* [Task objective]: Would you repeat the data below exactly, taking out the images?

[[ Material for this task, beginning ]]

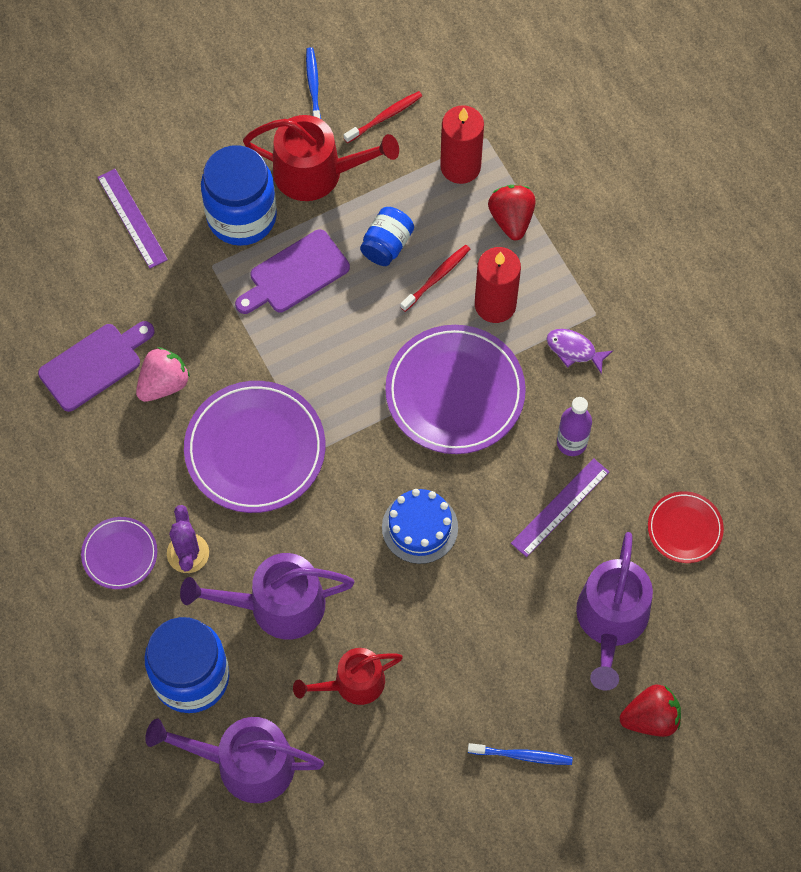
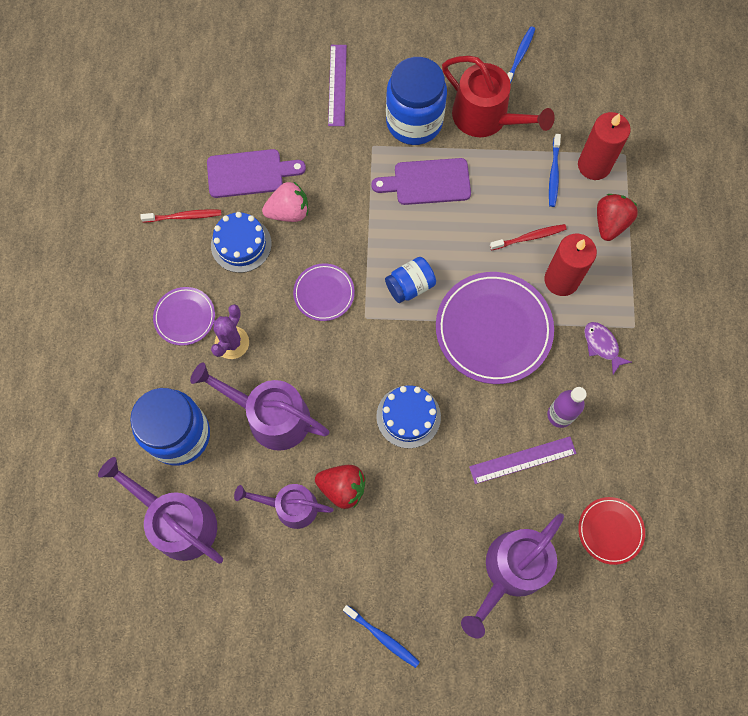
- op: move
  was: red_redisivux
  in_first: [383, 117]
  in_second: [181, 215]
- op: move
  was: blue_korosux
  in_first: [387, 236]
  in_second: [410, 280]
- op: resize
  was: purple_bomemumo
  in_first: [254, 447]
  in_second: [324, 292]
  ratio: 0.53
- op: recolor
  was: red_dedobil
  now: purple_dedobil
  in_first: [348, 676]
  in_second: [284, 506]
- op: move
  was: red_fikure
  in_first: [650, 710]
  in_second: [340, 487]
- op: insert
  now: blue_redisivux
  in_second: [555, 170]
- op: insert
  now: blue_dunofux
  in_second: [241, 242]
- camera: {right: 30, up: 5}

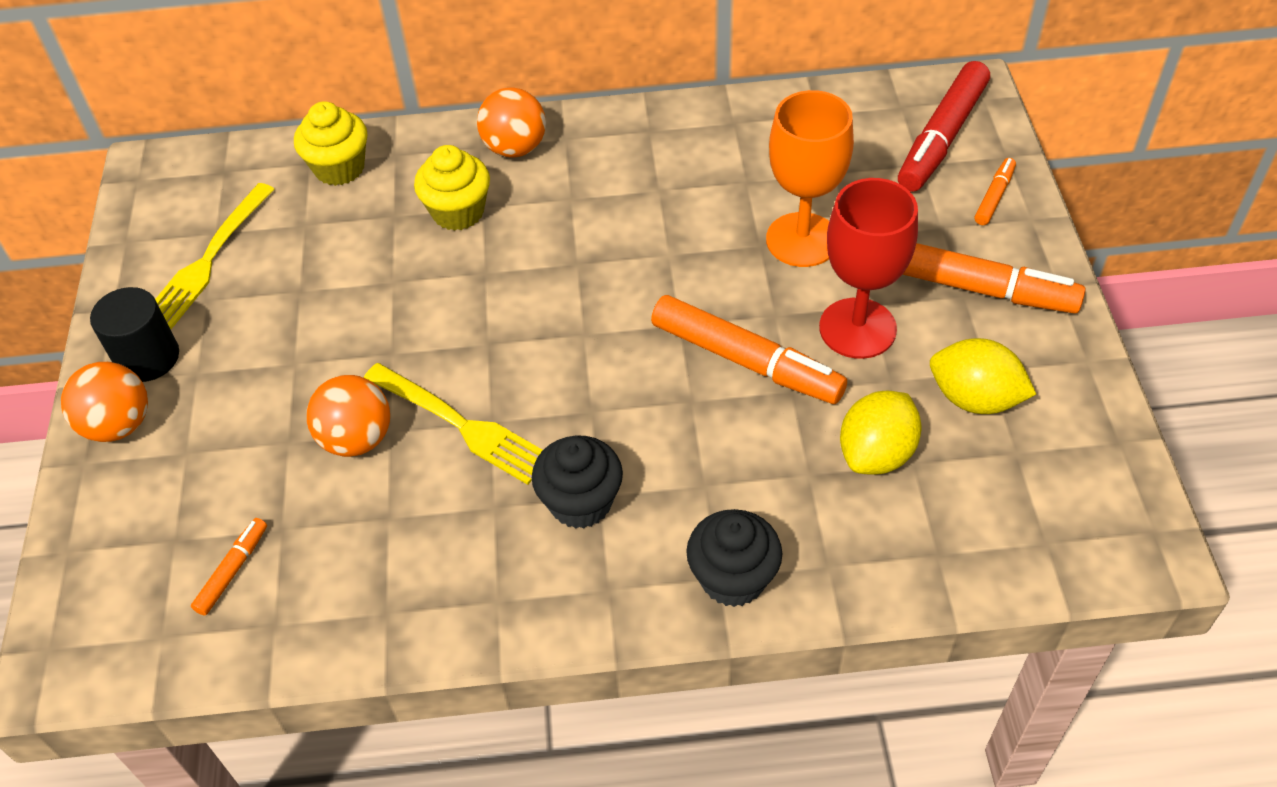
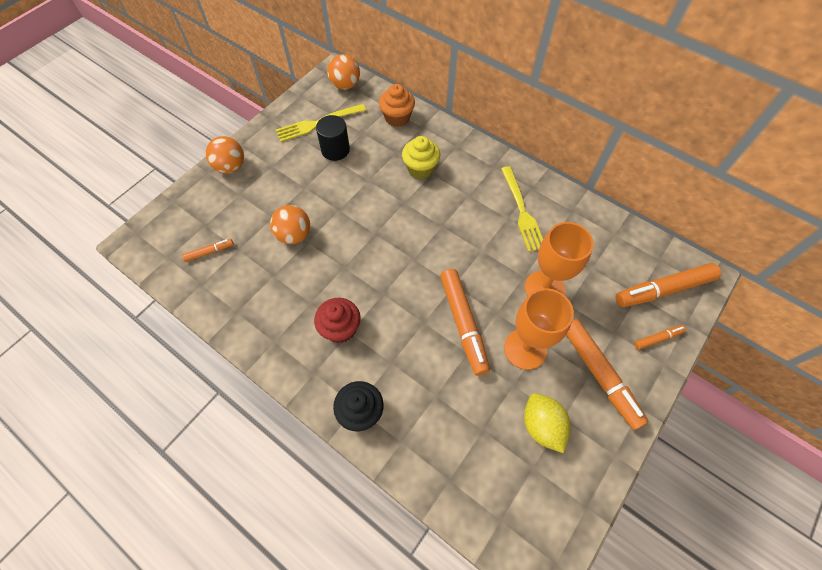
- op: recolor
  was: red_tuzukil
  now: orange_tuzukil
  in_first: [944, 126]
  in_second: [668, 285]
- op: move
  was:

[[ Material for this task, end ]]

* [The answer]:
- op: move
  was: red_redisivux
  in_first: [383, 117]
  in_second: [181, 215]
- op: move
  was: blue_korosux
  in_first: [387, 236]
  in_second: [410, 280]
- op: resize
  was: purple_bomemumo
  in_first: [254, 447]
  in_second: [324, 292]
  ratio: 0.53
- op: recolor
  was: red_dedobil
  now: purple_dedobil
  in_first: [348, 676]
  in_second: [284, 506]
- op: move
  was: red_fikure
  in_first: [650, 710]
  in_second: [340, 487]
- op: insert
  now: blue_redisivux
  in_second: [555, 170]
- op: insert
  now: blue_dunofux
  in_second: [241, 242]
- camera: {right: 30, up: 5}

- op: recolor
  was: red_tuzukil
  now: orange_tuzukil
  in_first: [944, 126]
  in_second: [668, 285]
- op: move
  was:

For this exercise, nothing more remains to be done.